BEGIN

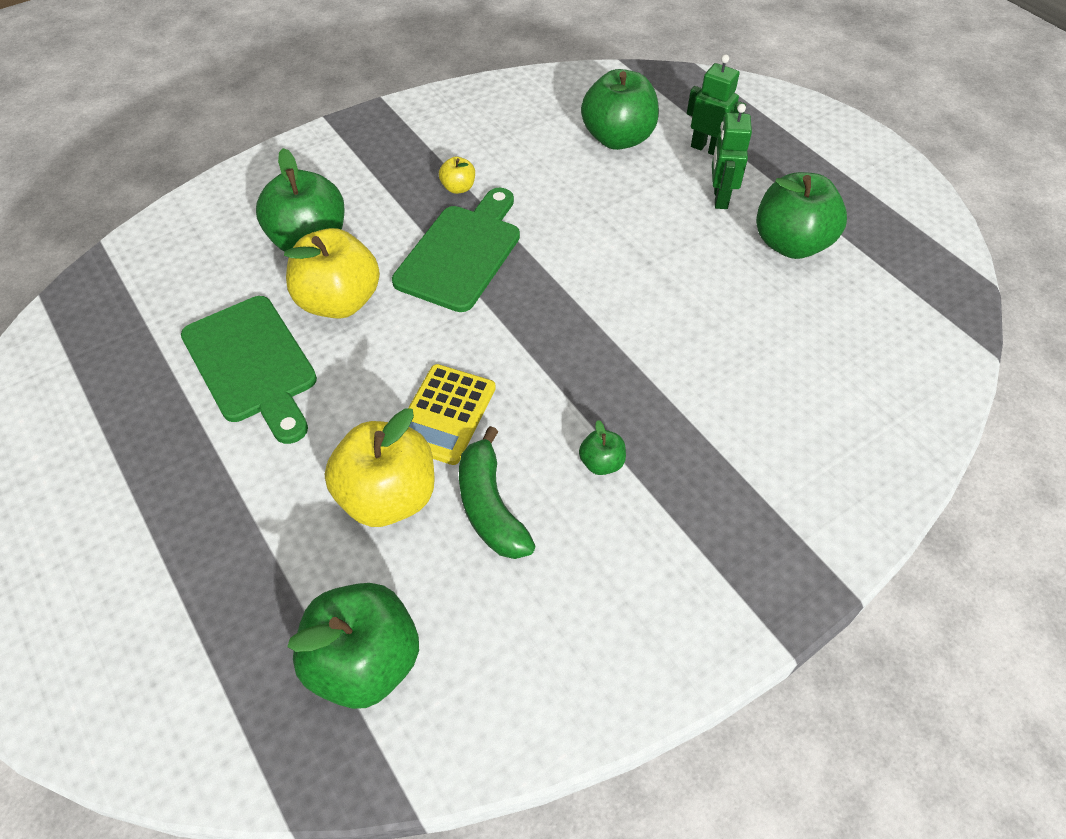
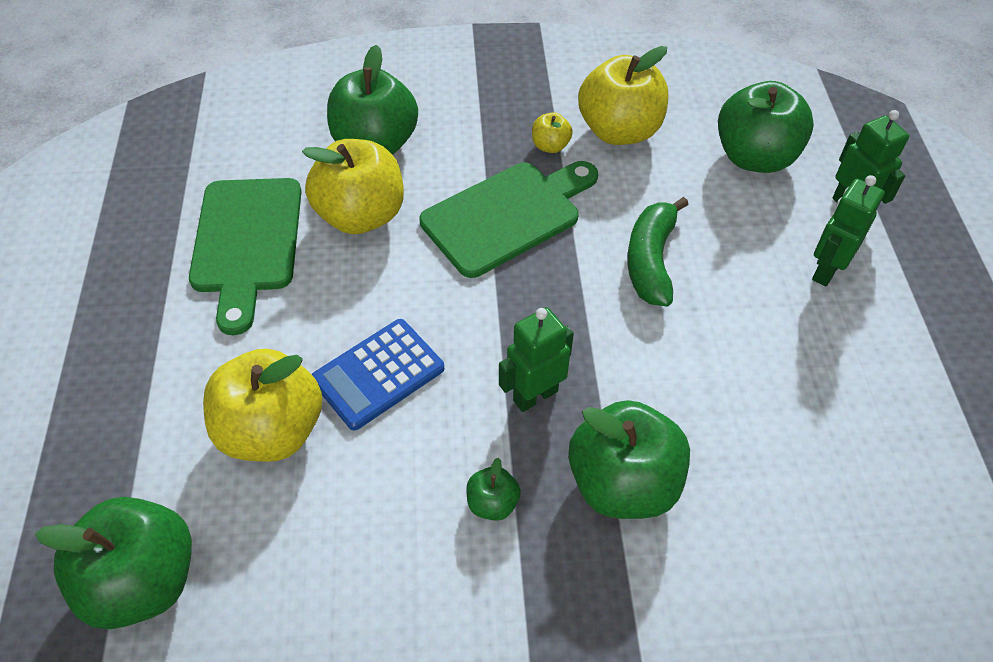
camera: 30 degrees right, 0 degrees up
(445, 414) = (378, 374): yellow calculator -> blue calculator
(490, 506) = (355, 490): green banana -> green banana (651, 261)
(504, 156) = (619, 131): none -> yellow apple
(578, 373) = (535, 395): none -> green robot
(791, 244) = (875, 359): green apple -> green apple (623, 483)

END

ABOUT THIS TASK: Show all lines in the entries above where the word "apple" appears.

WRITTEN SOLUTION:
(504, 156) = (619, 131): none -> yellow apple
(791, 244) = (875, 359): green apple -> green apple (623, 483)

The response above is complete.